> [Exercise requirements] In the rows below, swap every "green plastic street sign at center" for "green metal street sign at center" and repeat the rows with nothing else altered, omitting the pictures.

====== Material for this exercise ======

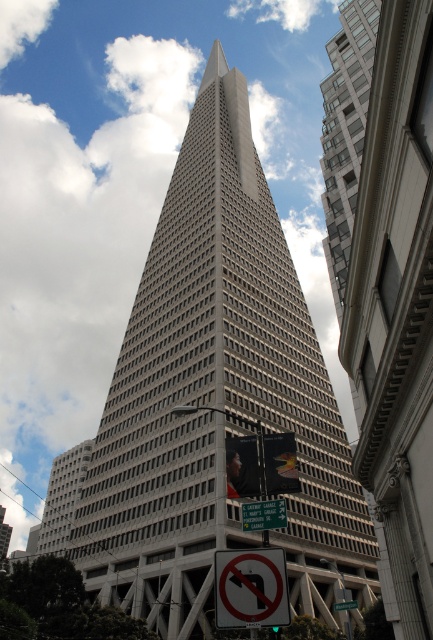
Does point (219, 596) come behind point (268, 512)?

No.

Measure the distance between white plastic sign at lower center and green plastic street sign at center.

white plastic sign at lower center is 3.88 meters from green plastic street sign at center.

This screenshot has width=433, height=640. Find the location of `white plastic sign at lower center`. white plastic sign at lower center is located at coordinates (251, 588).

You are a GUI agent. You are given a task and a screenshot of the screen. Output one action in this format:
    pyautogui.click(x=<x>, y=<y>)
    Task: Click on the white plastic sign at lower center
    This screenshot has height=640, width=433.
    Given the screenshot: What is the action you would take?
    pyautogui.click(x=251, y=588)

Describe the element at coordinates (264, 515) in the screenshot. I see `green plastic street sign at center` at that location.

Does green plastic street sign at center have a larger size compared to white plastic street sign at center?

Incorrect, green plastic street sign at center is not larger than white plastic street sign at center.

Does point (265, 506) come in front of point (349, 605)?

Yes, point (265, 506) is in front of point (349, 605).

You are a GUI agent. You are given a task and a screenshot of the screen. Output one action in this format:
    pyautogui.click(x=<x>, y=<y>)
    Task: Click on the green plastic street sign at center
    
    Given the screenshot: What is the action you would take?
    pyautogui.click(x=264, y=515)

Between point (277, 608) and point (336, 609), which one is positioned behind?

Point (336, 609)

Is white plastic sign at lower center above white plastic street sign at center?

Indeed, white plastic sign at lower center is positioned over white plastic street sign at center.

Is point (238, 616) farther from viewer compared to point (343, 605)?

No, (238, 616) is in front of (343, 605).

Find the location of `white plastic sign at lower center`. white plastic sign at lower center is located at coordinates (251, 588).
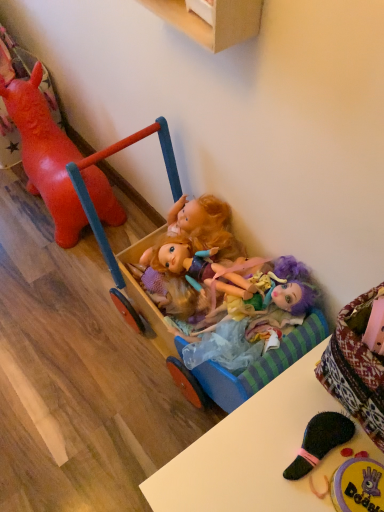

======

> [Response to the exercise]
Does point (219, 596) come behind point (268, 512)?

No.

Measure the distance between white plastic sign at lower center and green metal street sign at center.

white plastic sign at lower center is 3.88 meters from green metal street sign at center.

This screenshot has width=433, height=640. Find the location of `white plastic sign at lower center`. white plastic sign at lower center is located at coordinates (251, 588).

You are a GUI agent. You are given a task and a screenshot of the screen. Output one action in this format:
    pyautogui.click(x=<x>, y=<y>)
    Task: Click on the white plastic sign at lower center
    This screenshot has height=640, width=433.
    Given the screenshot: What is the action you would take?
    pyautogui.click(x=251, y=588)

Describe the element at coordinates (264, 515) in the screenshot. I see `green metal street sign at center` at that location.

Does green metal street sign at center have a larger size compared to white plastic street sign at center?

Incorrect, green metal street sign at center is not larger than white plastic street sign at center.

Does point (265, 506) come in front of point (349, 605)?

Yes, point (265, 506) is in front of point (349, 605).

You are a GUI agent. You are given a task and a screenshot of the screen. Output one action in this format:
    pyautogui.click(x=<x>, y=<y>)
    Task: Click on the green metal street sign at center
    
    Given the screenshot: What is the action you would take?
    pyautogui.click(x=264, y=515)

Between point (277, 608) and point (336, 609), which one is positioned behind?

Point (336, 609)

Is white plastic sign at lower center above white plastic street sign at center?

Indeed, white plastic sign at lower center is positioned over white plastic street sign at center.

Is point (238, 616) farther from viewer compared to point (343, 605)?

No, (238, 616) is in front of (343, 605).

Find the location of `white plastic sign at lower center`. white plastic sign at lower center is located at coordinates (251, 588).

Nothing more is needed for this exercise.